Beneath this task are records; state how many of their lines hold the word "lime", and nothing else.

++++ Dataset entries

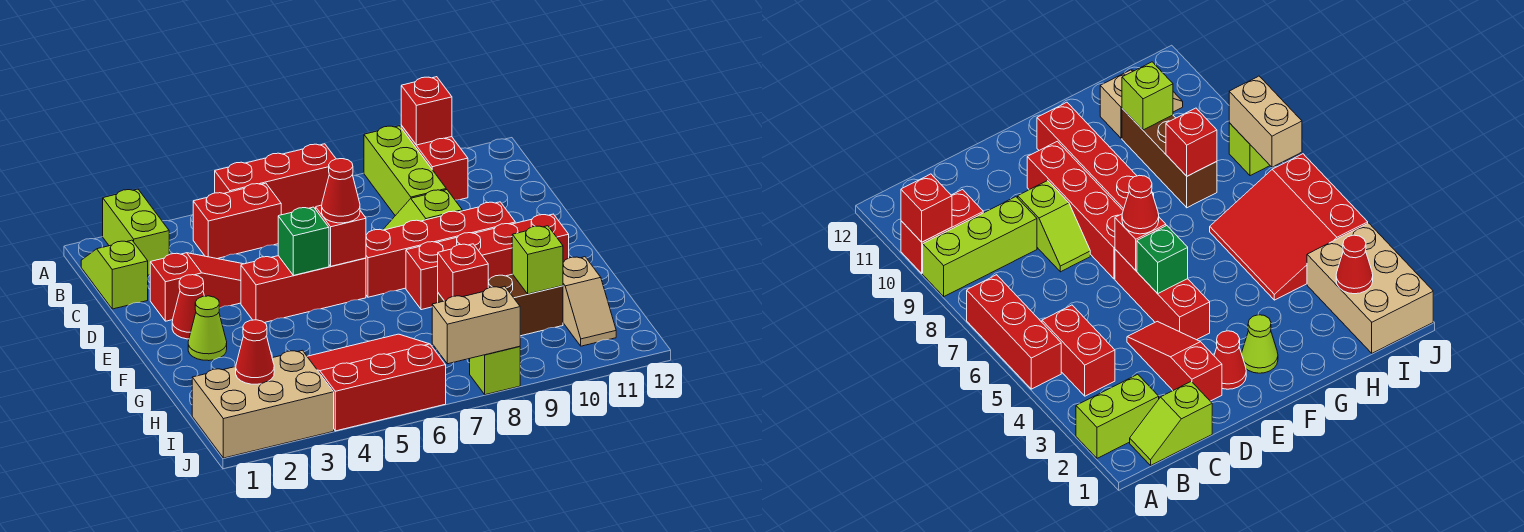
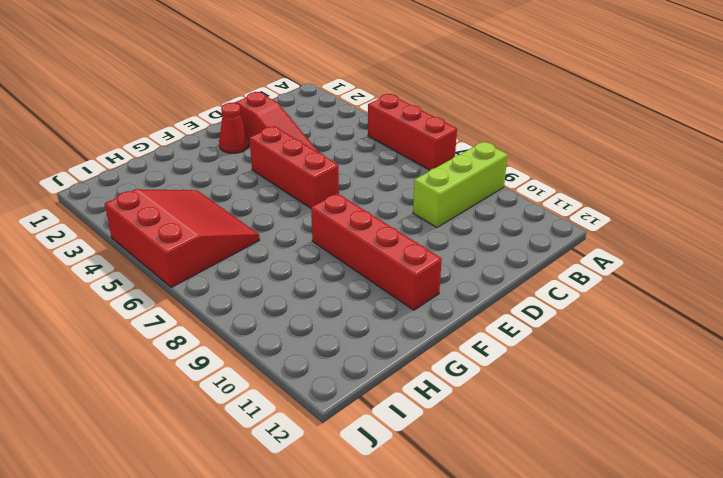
none -> lime brick A2:B2 level 1
none -> red brick A10:B10 level 1
none -> lime slope B1:C1 level 1 top C

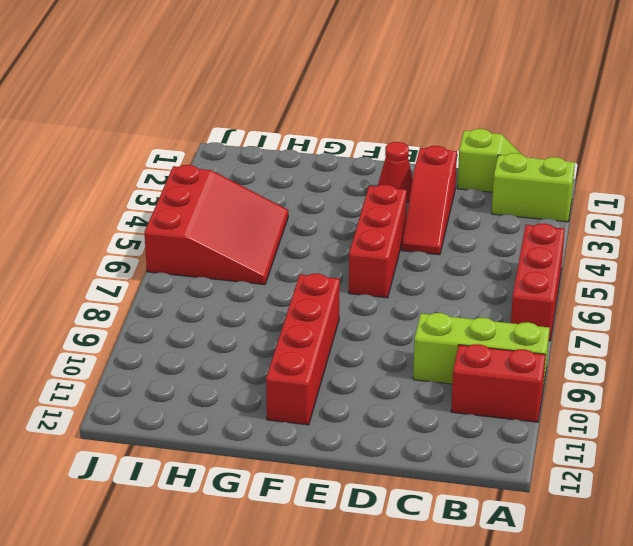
none -> red brick B4:B5 level 1
none -> lime slope D8:D9 level 1 top 9
none -> red brick E7:E10 level 1

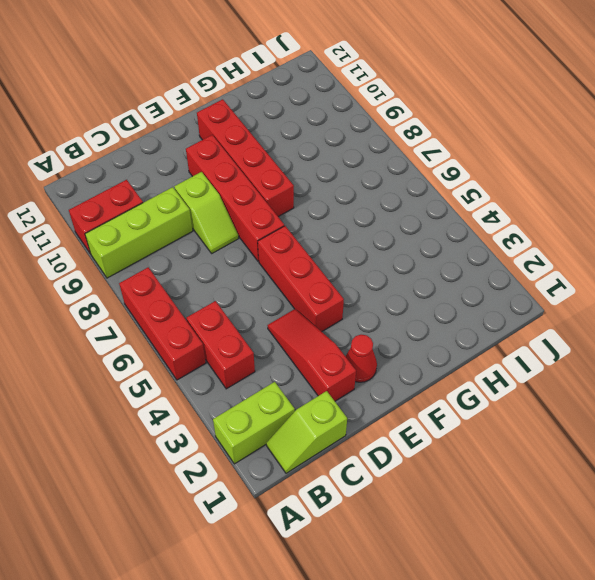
none -> lime cone F2 level 1
none -> red slope H4:J6 level 1 top J
none -> brown brick H8:H10 level 1

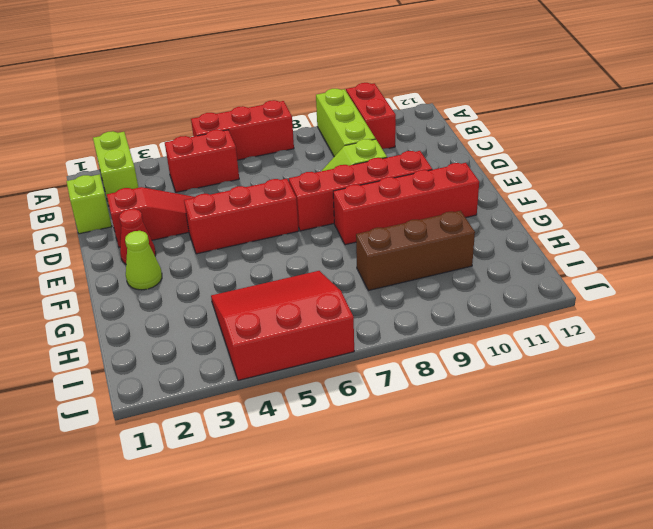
none -> tan slope H11:I11 level 1 top H
none -> tan brick I1:J3 level 1
none -> lime brick J8 level 1

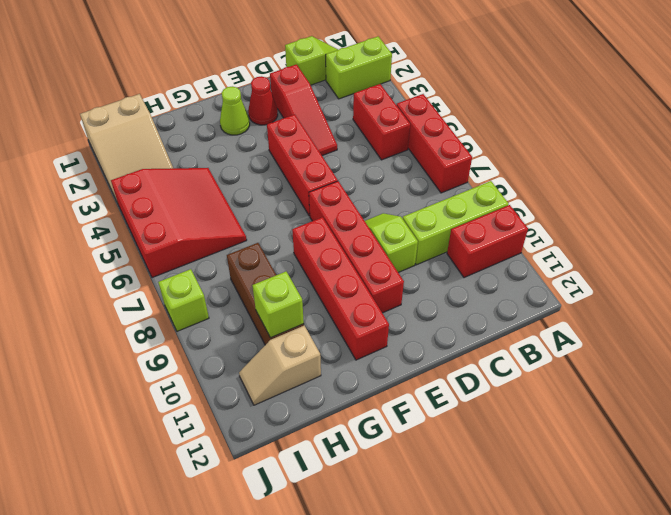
tan slope I1:J3 level 1 top 1 -> tan brick I1:J3 level 1
none -> red brick A10 level 2
none -> green brick E5 level 2
none -> red brick E6 level 2

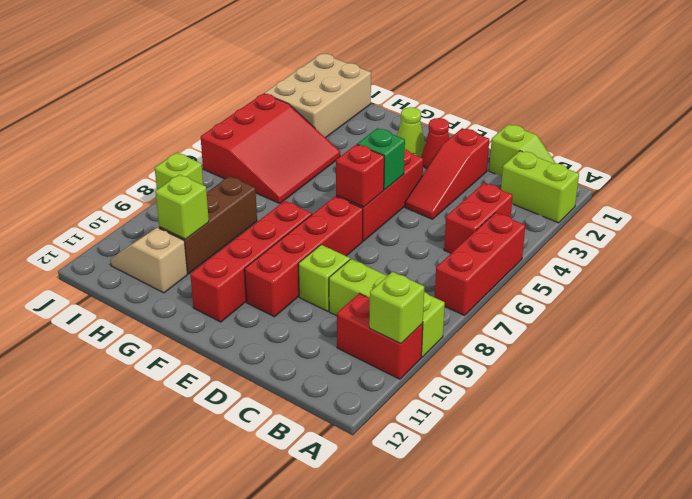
lime brick A10 level 2 -> red brick A10 level 2
none -> red brick H8 level 2
none -> red cone I2 level 2
none -> tan brick J7:J8 level 2

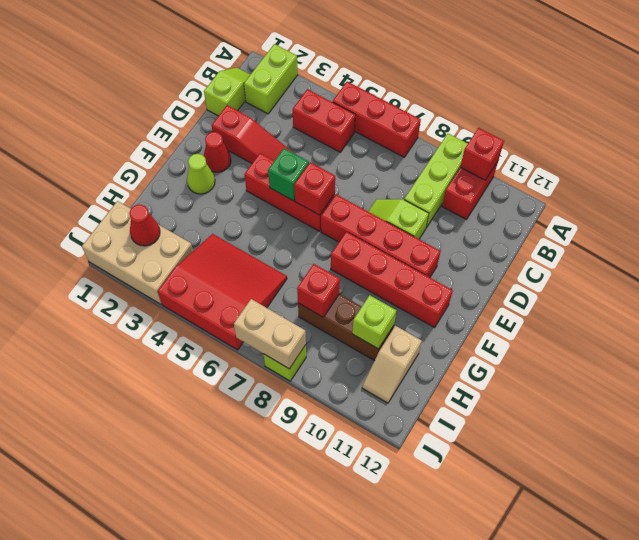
none -> red cone E6 level 3

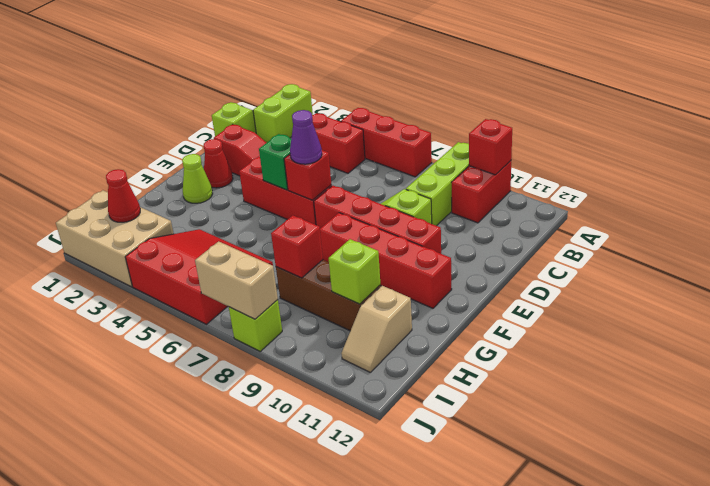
purple cone E6 level 3 -> red cone E6 level 3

++++++++

» **Worked solution**:
6